━━ INPUT ━━

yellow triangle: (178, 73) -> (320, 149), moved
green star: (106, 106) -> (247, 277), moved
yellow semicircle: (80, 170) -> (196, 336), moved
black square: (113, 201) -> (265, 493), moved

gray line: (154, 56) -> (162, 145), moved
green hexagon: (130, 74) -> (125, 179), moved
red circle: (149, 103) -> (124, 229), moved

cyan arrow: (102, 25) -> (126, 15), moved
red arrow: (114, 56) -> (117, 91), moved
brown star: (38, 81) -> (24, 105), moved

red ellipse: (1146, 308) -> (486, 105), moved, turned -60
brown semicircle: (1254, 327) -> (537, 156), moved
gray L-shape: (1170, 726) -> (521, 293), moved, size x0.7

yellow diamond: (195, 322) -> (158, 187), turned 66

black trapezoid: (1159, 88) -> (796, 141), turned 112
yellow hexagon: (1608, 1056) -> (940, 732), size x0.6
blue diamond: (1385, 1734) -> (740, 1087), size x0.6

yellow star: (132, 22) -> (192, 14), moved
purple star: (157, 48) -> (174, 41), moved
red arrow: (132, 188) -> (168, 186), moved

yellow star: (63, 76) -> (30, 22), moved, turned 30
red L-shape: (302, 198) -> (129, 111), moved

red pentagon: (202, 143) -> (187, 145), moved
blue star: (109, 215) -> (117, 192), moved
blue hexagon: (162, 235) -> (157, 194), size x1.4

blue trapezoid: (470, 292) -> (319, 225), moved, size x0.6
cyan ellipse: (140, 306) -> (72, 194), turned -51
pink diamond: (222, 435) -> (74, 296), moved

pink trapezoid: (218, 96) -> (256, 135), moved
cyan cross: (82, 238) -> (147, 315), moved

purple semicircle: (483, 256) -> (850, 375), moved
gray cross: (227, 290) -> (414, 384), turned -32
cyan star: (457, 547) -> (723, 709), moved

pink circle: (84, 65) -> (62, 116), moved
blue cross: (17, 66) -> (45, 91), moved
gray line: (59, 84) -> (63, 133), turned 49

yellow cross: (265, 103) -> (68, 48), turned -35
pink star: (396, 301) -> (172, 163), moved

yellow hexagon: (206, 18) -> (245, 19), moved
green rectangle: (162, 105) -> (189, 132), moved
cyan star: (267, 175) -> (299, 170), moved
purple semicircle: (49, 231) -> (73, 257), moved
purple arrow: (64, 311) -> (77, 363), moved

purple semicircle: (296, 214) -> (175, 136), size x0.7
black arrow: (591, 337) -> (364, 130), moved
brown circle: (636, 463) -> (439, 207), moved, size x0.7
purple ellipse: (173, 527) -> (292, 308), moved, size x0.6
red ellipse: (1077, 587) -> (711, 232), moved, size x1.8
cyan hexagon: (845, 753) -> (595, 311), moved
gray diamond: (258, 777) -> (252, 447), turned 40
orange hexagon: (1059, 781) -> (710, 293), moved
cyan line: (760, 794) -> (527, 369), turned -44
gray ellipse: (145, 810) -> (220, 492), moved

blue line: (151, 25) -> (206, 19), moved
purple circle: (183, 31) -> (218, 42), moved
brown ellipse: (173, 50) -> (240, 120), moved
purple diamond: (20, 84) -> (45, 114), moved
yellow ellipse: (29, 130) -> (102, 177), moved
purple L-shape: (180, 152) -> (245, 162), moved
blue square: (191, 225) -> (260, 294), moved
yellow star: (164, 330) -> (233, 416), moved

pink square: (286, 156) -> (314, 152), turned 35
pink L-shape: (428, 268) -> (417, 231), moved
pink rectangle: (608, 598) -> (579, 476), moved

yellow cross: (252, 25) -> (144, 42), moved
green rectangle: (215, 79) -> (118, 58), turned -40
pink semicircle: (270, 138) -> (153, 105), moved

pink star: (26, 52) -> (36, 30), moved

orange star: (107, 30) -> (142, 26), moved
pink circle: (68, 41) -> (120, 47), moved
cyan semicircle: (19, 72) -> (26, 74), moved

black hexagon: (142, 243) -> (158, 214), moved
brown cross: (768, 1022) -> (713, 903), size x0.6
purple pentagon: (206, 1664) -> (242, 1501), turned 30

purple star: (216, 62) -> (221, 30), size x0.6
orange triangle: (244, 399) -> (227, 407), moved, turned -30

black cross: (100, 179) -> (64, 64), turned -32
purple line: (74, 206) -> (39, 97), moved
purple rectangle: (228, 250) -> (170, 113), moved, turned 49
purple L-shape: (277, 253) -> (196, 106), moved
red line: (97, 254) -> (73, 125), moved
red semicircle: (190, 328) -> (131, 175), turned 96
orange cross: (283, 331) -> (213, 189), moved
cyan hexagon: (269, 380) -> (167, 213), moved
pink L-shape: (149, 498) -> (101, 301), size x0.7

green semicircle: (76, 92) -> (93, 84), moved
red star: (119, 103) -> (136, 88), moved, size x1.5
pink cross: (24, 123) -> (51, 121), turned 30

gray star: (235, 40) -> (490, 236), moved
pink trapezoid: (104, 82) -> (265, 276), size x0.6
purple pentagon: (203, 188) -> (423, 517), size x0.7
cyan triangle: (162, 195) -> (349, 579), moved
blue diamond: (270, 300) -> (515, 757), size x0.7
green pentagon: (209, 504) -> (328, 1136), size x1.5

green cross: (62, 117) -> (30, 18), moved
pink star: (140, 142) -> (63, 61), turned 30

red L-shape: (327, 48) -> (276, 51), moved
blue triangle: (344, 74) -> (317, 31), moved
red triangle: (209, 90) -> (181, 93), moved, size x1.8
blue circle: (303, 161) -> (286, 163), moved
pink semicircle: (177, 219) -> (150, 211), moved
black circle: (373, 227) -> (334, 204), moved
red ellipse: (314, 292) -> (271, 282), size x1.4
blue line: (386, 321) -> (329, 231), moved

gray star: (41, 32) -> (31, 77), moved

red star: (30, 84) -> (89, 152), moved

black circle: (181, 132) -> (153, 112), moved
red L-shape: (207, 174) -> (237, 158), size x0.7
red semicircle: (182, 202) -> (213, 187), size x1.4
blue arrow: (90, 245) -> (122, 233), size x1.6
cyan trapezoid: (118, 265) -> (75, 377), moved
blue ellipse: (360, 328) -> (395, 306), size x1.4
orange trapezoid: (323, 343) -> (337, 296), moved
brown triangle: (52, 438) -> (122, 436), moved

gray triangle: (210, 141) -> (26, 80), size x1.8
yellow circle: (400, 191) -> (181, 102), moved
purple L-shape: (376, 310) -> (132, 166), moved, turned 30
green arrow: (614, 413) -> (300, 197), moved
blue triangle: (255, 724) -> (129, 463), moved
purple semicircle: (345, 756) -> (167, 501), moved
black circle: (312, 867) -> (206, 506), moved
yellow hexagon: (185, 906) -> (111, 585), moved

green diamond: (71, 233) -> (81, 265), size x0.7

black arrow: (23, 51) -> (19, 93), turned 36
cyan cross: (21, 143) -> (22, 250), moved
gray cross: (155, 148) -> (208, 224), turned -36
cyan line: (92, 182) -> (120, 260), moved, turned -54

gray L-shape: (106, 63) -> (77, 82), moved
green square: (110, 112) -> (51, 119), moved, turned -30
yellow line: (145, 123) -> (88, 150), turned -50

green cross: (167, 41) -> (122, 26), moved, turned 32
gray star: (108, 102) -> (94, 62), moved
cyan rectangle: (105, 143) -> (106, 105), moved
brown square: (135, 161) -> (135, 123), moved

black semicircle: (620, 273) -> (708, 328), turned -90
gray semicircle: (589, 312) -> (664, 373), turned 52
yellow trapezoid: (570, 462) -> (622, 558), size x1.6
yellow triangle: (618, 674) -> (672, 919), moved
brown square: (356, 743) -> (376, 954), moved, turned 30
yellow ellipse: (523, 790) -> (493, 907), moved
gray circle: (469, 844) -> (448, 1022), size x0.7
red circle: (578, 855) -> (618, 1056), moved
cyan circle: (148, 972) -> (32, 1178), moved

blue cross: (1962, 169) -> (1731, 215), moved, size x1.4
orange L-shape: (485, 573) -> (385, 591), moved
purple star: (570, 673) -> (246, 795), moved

━━━

▶ [GOAL OF THE EXERCISE]: Set down, exactly as they stand above, the lines starting with the line with "purple star: (216, 62)" and going on through the line with "cyan hexagon: (269, 380) -> (167, 213), moved", and no others.

▶ [SOLUTION]:
purple star: (216, 62) -> (221, 30), size x0.6
orange triangle: (244, 399) -> (227, 407), moved, turned -30

black cross: (100, 179) -> (64, 64), turned -32
purple line: (74, 206) -> (39, 97), moved
purple rectangle: (228, 250) -> (170, 113), moved, turned 49
purple L-shape: (277, 253) -> (196, 106), moved
red line: (97, 254) -> (73, 125), moved
red semicircle: (190, 328) -> (131, 175), turned 96
orange cross: (283, 331) -> (213, 189), moved
cyan hexagon: (269, 380) -> (167, 213), moved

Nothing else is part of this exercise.